▸ Problem requirements:
Write out each entry again. Keep every word exactly as it is.

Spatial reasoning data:
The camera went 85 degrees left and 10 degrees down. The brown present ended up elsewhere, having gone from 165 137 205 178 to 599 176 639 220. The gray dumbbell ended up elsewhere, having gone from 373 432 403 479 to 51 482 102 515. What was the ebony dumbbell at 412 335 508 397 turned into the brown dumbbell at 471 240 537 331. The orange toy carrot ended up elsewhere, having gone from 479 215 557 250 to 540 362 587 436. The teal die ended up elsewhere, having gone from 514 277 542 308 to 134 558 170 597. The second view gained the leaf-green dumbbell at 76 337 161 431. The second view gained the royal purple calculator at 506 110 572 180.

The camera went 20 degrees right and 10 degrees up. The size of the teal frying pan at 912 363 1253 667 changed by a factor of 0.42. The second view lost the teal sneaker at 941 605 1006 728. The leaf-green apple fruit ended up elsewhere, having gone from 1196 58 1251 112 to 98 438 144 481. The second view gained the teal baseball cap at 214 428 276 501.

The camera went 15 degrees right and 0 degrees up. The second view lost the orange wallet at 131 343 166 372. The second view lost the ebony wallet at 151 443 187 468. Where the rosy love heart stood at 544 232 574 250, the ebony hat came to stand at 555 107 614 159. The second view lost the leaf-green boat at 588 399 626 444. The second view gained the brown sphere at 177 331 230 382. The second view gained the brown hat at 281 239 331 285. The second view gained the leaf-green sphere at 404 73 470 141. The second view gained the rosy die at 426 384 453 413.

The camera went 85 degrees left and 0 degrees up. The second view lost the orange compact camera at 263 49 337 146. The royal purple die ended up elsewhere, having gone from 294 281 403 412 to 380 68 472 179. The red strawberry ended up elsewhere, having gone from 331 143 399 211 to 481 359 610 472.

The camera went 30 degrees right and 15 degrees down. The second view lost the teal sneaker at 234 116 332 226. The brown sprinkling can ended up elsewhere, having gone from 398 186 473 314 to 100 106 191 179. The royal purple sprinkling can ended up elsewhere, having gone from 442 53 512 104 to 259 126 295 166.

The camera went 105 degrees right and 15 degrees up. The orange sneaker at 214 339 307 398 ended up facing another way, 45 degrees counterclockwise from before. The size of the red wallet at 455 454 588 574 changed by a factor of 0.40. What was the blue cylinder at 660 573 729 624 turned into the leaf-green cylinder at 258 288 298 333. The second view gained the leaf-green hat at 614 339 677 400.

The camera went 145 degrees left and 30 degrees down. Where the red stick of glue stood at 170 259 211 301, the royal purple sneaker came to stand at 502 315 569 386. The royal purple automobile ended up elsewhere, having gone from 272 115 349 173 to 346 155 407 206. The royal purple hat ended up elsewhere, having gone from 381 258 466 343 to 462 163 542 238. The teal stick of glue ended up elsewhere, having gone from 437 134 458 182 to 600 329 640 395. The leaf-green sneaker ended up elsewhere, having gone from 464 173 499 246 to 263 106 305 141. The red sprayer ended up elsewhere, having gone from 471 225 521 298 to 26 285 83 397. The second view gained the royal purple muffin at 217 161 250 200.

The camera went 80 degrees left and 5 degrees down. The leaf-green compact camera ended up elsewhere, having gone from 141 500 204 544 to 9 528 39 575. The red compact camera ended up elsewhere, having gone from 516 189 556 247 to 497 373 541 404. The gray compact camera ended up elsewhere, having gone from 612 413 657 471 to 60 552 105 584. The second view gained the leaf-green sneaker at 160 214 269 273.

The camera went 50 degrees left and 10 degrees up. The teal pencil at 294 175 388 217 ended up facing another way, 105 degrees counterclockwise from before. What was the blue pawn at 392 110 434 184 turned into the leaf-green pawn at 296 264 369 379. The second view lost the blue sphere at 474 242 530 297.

▸ Response:
The camera went 85 degrees left and 10 degrees down. The brown present ended up elsewhere, having gone from 165 137 205 178 to 599 176 639 220. The gray dumbbell ended up elsewhere, having gone from 373 432 403 479 to 51 482 102 515. What was the ebony dumbbell at 412 335 508 397 turned into the brown dumbbell at 471 240 537 331. The orange toy carrot ended up elsewhere, having gone from 479 215 557 250 to 540 362 587 436. The teal die ended up elsewhere, having gone from 514 277 542 308 to 134 558 170 597. The second view gained the leaf-green dumbbell at 76 337 161 431. The second view gained the royal purple calculator at 506 110 572 180.

The camera went 20 degrees right and 10 degrees up. The size of the teal frying pan at 912 363 1253 667 changed by a factor of 0.42. The second view lost the teal sneaker at 941 605 1006 728. The leaf-green apple fruit ended up elsewhere, having gone from 1196 58 1251 112 to 98 438 144 481. The second view gained the teal baseball cap at 214 428 276 501.

The camera went 15 degrees right and 0 degrees up. The second view lost the orange wallet at 131 343 166 372. The second view lost the ebony wallet at 151 443 187 468. Where the rosy love heart stood at 544 232 574 250, the ebony hat came to stand at 555 107 614 159. The second view lost the leaf-green boat at 588 399 626 444. The second view gained the brown sphere at 177 331 230 382. The second view gained the brown hat at 281 239 331 285. The second view gained the leaf-green sphere at 404 73 470 141. The second view gained the rosy die at 426 384 453 413.

The camera went 85 degrees left and 0 degrees up. The second view lost the orange compact camera at 263 49 337 146. The royal purple die ended up elsewhere, having gone from 294 281 403 412 to 380 68 472 179. The red strawberry ended up elsewhere, having gone from 331 143 399 211 to 481 359 610 472.

The camera went 30 degrees right and 15 degrees down. The second view lost the teal sneaker at 234 116 332 226. The brown sprinkling can ended up elsewhere, having gone from 398 186 473 314 to 100 106 191 179. The royal purple sprinkling can ended up elsewhere, having gone from 442 53 512 104 to 259 126 295 166.

The camera went 105 degrees right and 15 degrees up. The orange sneaker at 214 339 307 398 ended up facing another way, 45 degrees counterclockwise from before. The size of the red wallet at 455 454 588 574 changed by a factor of 0.40. What was the blue cylinder at 660 573 729 624 turned into the leaf-green cylinder at 258 288 298 333. The second view gained the leaf-green hat at 614 339 677 400.

The camera went 145 degrees left and 30 degrees down. Where the red stick of glue stood at 170 259 211 301, the royal purple sneaker came to stand at 502 315 569 386. The royal purple automobile ended up elsewhere, having gone from 272 115 349 173 to 346 155 407 206. The royal purple hat ended up elsewhere, having gone from 381 258 466 343 to 462 163 542 238. The teal stick of glue ended up elsewhere, having gone from 437 134 458 182 to 600 329 640 395. The leaf-green sneaker ended up elsewhere, having gone from 464 173 499 246 to 263 106 305 141. The red sprayer ended up elsewhere, having gone from 471 225 521 298 to 26 285 83 397. The second view gained the royal purple muffin at 217 161 250 200.

The camera went 80 degrees left and 5 degrees down. The leaf-green compact camera ended up elsewhere, having gone from 141 500 204 544 to 9 528 39 575. The red compact camera ended up elsewhere, having gone from 516 189 556 247 to 497 373 541 404. The gray compact camera ended up elsewhere, having gone from 612 413 657 471 to 60 552 105 584. The second view gained the leaf-green sneaker at 160 214 269 273.

The camera went 50 degrees left and 10 degrees up. The teal pencil at 294 175 388 217 ended up facing another way, 105 degrees counterclockwise from before. What was the blue pawn at 392 110 434 184 turned into the leaf-green pawn at 296 264 369 379. The second view lost the blue sphere at 474 242 530 297.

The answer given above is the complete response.